Extracted records:
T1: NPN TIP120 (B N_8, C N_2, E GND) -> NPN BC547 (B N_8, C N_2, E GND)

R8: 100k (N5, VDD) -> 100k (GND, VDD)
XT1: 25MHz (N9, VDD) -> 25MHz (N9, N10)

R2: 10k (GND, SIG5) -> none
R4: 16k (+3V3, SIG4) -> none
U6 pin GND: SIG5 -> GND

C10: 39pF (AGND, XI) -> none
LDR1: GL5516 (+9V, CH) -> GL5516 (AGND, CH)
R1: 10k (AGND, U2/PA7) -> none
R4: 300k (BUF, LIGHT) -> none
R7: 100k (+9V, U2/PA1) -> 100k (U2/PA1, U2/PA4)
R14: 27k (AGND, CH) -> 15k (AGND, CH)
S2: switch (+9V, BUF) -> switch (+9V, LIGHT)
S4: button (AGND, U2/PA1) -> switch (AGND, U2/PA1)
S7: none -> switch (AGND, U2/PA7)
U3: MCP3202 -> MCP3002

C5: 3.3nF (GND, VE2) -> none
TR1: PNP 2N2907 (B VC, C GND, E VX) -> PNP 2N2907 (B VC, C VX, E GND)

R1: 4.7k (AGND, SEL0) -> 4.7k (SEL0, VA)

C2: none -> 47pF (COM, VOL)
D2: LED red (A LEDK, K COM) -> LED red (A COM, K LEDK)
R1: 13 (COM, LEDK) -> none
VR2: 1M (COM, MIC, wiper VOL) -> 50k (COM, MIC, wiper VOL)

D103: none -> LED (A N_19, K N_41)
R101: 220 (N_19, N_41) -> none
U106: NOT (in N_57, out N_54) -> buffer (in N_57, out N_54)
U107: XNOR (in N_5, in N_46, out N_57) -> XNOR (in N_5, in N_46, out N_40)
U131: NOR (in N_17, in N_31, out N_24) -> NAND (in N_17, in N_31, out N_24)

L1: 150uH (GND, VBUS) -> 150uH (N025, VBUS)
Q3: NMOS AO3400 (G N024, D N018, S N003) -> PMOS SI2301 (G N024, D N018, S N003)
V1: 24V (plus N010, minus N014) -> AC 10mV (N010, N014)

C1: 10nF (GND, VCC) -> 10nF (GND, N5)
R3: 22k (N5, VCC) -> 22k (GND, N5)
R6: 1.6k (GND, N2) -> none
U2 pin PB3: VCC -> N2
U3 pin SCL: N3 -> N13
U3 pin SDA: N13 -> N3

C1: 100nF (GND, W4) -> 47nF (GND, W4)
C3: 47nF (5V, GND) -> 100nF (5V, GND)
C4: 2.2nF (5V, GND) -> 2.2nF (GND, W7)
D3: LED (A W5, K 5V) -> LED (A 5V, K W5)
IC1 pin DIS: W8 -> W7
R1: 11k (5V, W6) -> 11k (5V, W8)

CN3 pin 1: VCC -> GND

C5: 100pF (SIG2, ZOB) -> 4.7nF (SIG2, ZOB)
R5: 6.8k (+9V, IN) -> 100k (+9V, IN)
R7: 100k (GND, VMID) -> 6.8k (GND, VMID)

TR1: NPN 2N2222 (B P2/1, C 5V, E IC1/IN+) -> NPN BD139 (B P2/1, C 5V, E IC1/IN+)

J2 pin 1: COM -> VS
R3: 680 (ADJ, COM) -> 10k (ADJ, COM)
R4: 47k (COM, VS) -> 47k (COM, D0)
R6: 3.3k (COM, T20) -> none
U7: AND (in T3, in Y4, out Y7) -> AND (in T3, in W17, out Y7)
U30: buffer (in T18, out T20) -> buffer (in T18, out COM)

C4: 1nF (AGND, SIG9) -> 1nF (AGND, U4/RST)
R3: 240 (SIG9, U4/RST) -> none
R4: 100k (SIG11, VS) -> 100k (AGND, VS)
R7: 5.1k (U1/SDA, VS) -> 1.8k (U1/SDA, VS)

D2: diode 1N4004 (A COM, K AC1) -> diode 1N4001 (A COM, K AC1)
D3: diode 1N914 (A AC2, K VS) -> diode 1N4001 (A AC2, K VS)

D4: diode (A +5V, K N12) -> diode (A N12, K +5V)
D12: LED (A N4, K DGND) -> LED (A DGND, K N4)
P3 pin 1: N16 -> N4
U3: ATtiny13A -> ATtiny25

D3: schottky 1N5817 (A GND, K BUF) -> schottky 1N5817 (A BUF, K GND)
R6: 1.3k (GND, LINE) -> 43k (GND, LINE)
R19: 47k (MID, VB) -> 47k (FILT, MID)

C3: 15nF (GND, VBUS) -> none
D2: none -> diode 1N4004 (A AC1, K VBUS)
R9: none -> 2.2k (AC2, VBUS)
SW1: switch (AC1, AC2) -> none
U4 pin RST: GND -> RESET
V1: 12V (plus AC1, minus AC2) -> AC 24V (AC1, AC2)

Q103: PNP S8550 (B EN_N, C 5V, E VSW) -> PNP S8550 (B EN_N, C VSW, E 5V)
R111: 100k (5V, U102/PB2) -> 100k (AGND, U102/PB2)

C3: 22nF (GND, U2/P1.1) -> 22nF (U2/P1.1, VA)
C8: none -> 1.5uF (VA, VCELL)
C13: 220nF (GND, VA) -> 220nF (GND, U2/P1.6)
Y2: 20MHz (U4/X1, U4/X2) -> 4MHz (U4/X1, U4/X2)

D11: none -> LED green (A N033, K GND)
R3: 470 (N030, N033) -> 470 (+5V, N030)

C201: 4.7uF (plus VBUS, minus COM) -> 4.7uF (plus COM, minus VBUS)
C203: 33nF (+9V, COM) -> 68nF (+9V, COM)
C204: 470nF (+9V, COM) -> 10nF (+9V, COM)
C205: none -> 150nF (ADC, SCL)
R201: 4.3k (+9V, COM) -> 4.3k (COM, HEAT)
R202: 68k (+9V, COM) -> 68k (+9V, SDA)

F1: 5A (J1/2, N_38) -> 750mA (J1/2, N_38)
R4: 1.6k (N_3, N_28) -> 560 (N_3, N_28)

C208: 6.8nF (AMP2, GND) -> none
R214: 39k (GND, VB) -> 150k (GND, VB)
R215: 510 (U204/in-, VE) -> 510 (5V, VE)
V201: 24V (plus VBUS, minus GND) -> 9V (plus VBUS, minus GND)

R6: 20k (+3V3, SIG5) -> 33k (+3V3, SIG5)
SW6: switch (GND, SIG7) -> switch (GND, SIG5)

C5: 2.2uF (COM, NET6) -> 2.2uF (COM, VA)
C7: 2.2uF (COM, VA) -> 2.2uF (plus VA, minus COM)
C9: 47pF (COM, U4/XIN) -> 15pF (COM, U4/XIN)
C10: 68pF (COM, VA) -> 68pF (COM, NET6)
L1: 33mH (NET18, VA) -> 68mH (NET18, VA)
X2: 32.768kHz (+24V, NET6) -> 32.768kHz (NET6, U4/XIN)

> **Problem**
Beginning at the top of the data, extract each line through the line containing "D2: LED red" and return those lines exactly, with nothing added.

> **Expected output**
T1: NPN TIP120 (B N_8, C N_2, E GND) -> NPN BC547 (B N_8, C N_2, E GND)

R8: 100k (N5, VDD) -> 100k (GND, VDD)
XT1: 25MHz (N9, VDD) -> 25MHz (N9, N10)

R2: 10k (GND, SIG5) -> none
R4: 16k (+3V3, SIG4) -> none
U6 pin GND: SIG5 -> GND

C10: 39pF (AGND, XI) -> none
LDR1: GL5516 (+9V, CH) -> GL5516 (AGND, CH)
R1: 10k (AGND, U2/PA7) -> none
R4: 300k (BUF, LIGHT) -> none
R7: 100k (+9V, U2/PA1) -> 100k (U2/PA1, U2/PA4)
R14: 27k (AGND, CH) -> 15k (AGND, CH)
S2: switch (+9V, BUF) -> switch (+9V, LIGHT)
S4: button (AGND, U2/PA1) -> switch (AGND, U2/PA1)
S7: none -> switch (AGND, U2/PA7)
U3: MCP3202 -> MCP3002

C5: 3.3nF (GND, VE2) -> none
TR1: PNP 2N2907 (B VC, C GND, E VX) -> PNP 2N2907 (B VC, C VX, E GND)

R1: 4.7k (AGND, SEL0) -> 4.7k (SEL0, VA)

C2: none -> 47pF (COM, VOL)
D2: LED red (A LEDK, K COM) -> LED red (A COM, K LEDK)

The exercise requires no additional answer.